The lines to transcribe begin with the one containing "pink gift [286,200,355,273]" and end with the last line below; reproduce them exactly, without the pictures.

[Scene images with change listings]
________

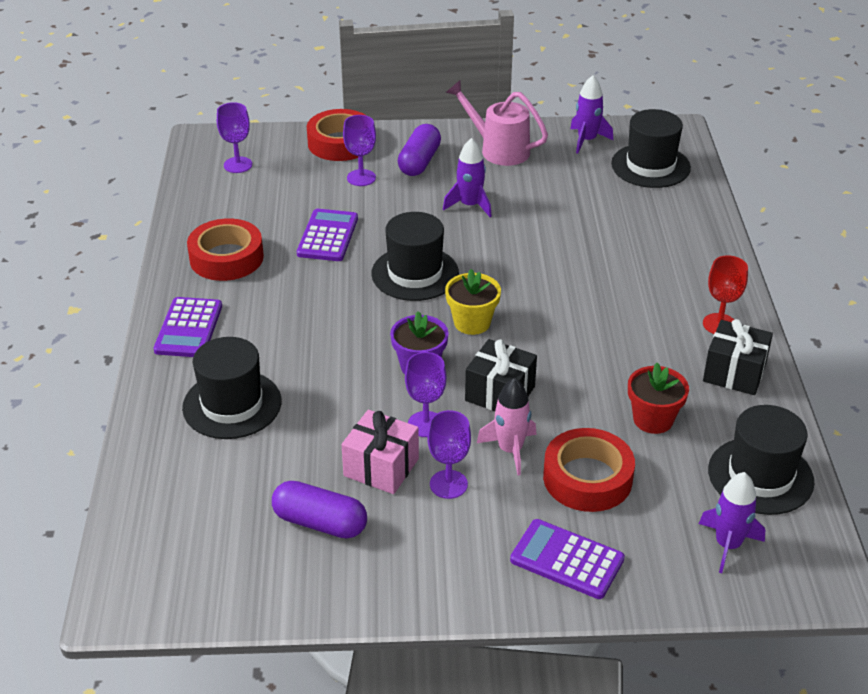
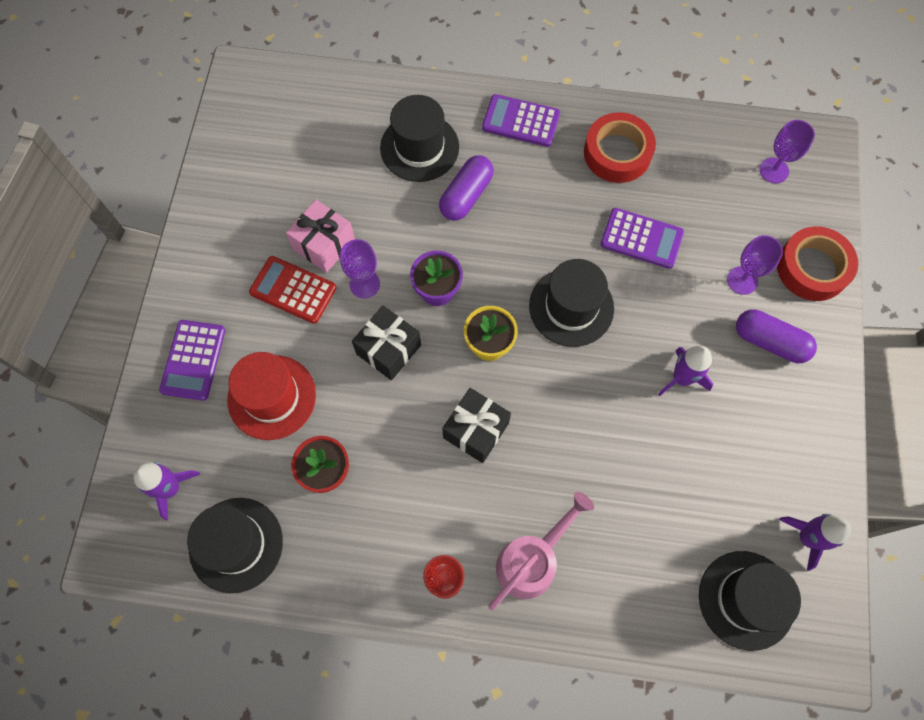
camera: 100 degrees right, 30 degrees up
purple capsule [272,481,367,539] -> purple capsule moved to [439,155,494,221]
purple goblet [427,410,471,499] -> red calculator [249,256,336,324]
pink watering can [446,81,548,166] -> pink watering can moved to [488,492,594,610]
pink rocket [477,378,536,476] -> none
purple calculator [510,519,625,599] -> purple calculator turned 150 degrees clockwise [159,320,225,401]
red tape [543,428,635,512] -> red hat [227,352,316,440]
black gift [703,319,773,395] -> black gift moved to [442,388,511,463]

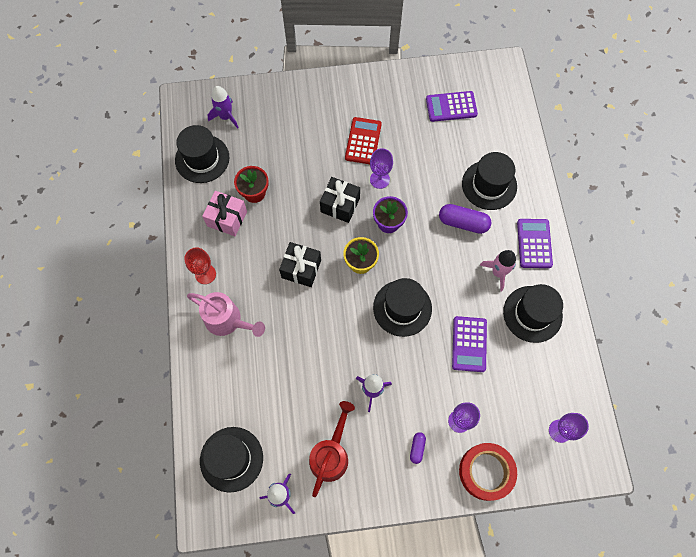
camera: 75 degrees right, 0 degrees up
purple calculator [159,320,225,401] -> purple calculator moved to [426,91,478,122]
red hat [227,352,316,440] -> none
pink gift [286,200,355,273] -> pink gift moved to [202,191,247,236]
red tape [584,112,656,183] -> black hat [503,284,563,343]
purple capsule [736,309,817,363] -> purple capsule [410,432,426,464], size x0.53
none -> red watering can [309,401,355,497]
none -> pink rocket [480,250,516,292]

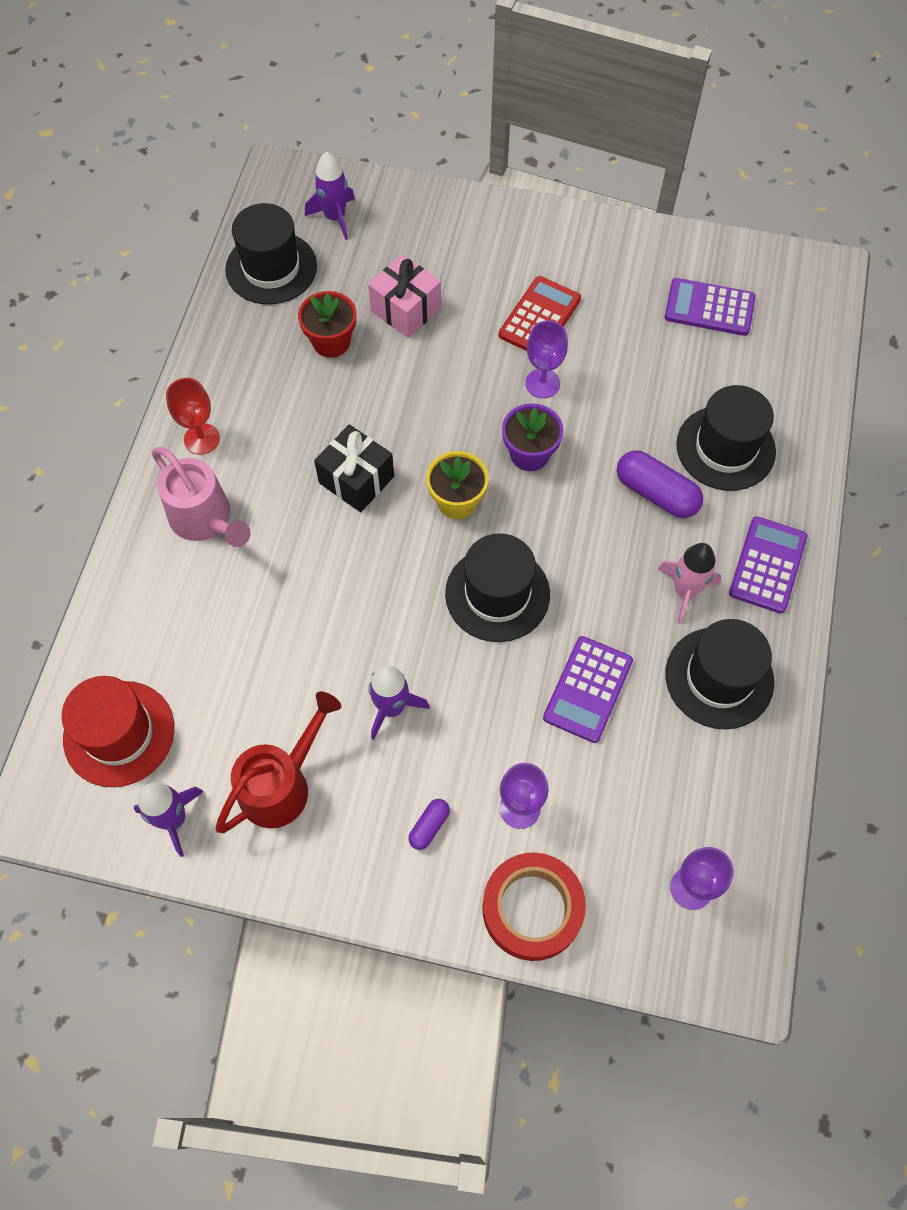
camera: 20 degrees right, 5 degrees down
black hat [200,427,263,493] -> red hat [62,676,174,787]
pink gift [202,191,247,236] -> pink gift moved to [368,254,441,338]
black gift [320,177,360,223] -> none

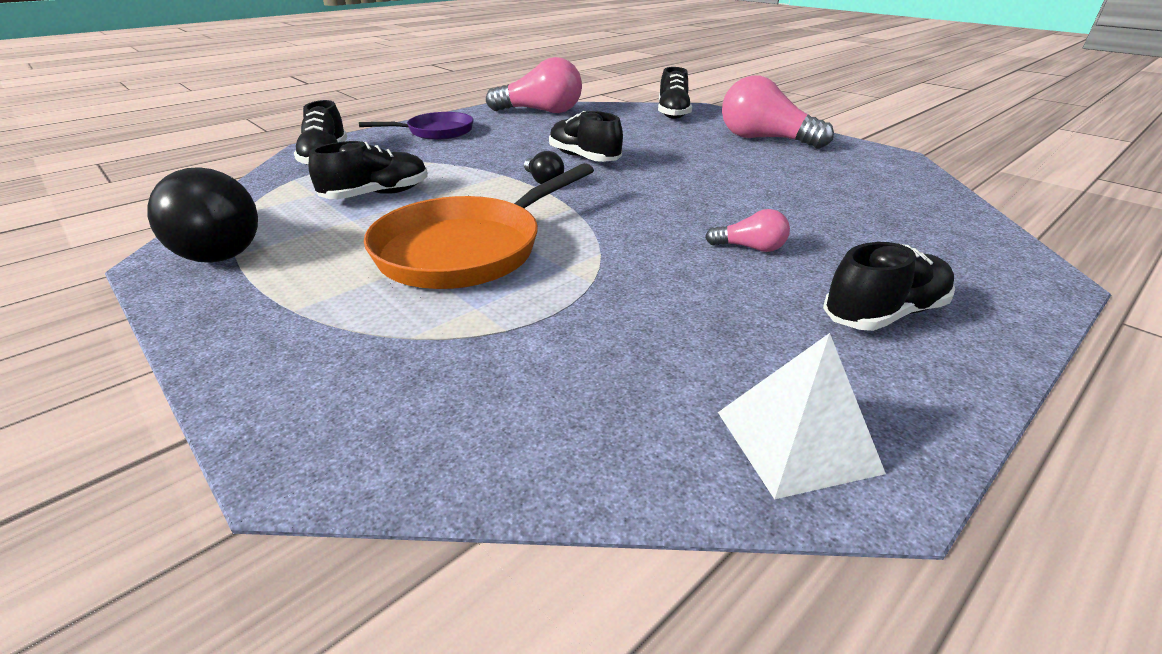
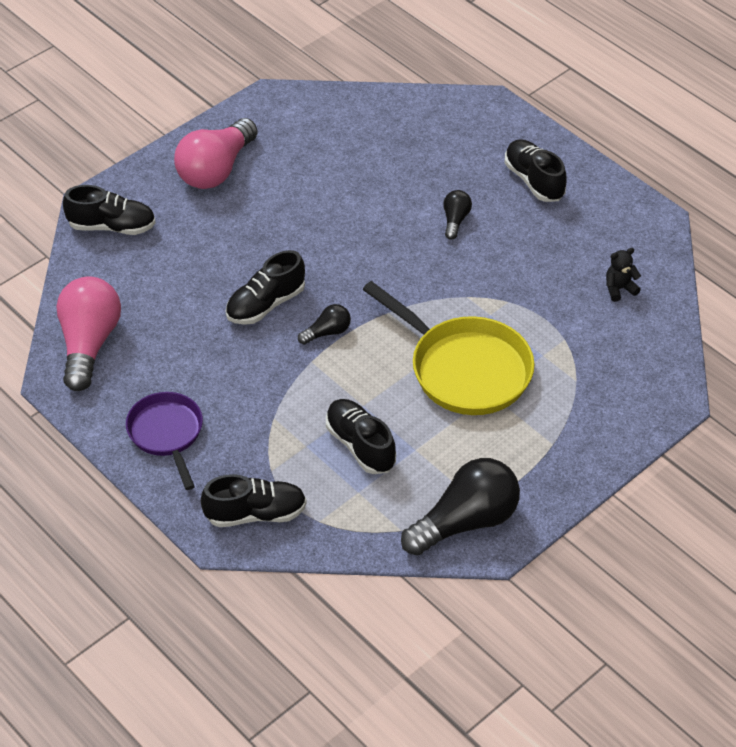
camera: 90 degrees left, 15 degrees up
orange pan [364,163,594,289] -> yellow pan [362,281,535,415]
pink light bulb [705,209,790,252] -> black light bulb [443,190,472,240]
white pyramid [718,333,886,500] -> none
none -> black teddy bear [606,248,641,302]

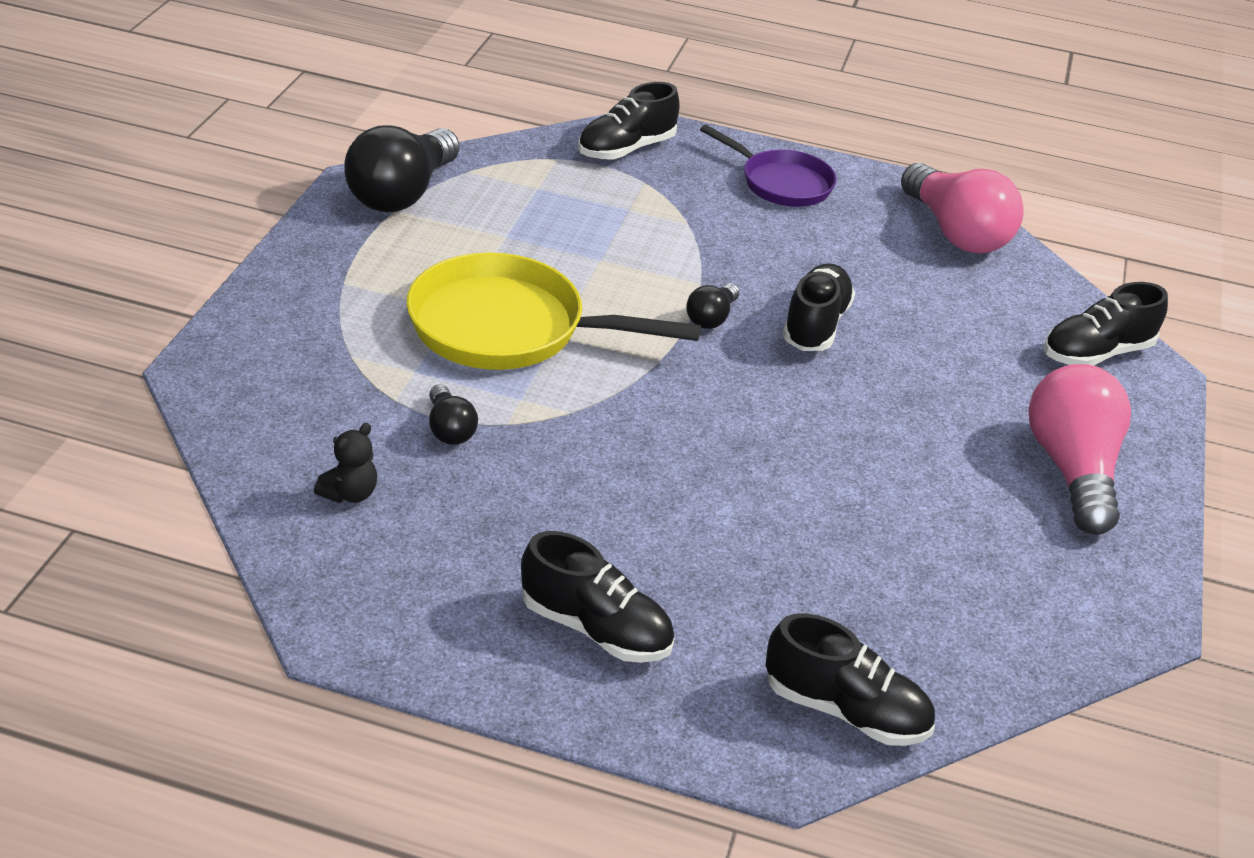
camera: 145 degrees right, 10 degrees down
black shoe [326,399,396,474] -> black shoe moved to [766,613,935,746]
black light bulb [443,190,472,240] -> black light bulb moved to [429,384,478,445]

________

WRITTEN ANSWER:
pink gift [286,200,355,273] -> pink gift moved to [202,191,247,236]
red tape [584,112,656,183] -> black hat [503,284,563,343]
purple capsule [736,309,817,363] -> purple capsule [410,432,426,464], size x0.53
none -> red watering can [309,401,355,497]
none -> pink rocket [480,250,516,292]

camera: 20 degrees right, 5 degrees down
black hat [200,427,263,493] -> red hat [62,676,174,787]
pink gift [202,191,247,236] -> pink gift moved to [368,254,441,338]
black gift [320,177,360,223] -> none

camera: 90 degrees left, 15 degrees up
orange pan [364,163,594,289] -> yellow pan [362,281,535,415]
pink light bulb [705,209,790,252] -> black light bulb [443,190,472,240]
white pyramid [718,333,886,500] -> none
none -> black teddy bear [606,248,641,302]

camera: 145 degrees right, 10 degrees down
black shoe [326,399,396,474] -> black shoe moved to [766,613,935,746]
black light bulb [443,190,472,240] -> black light bulb moved to [429,384,478,445]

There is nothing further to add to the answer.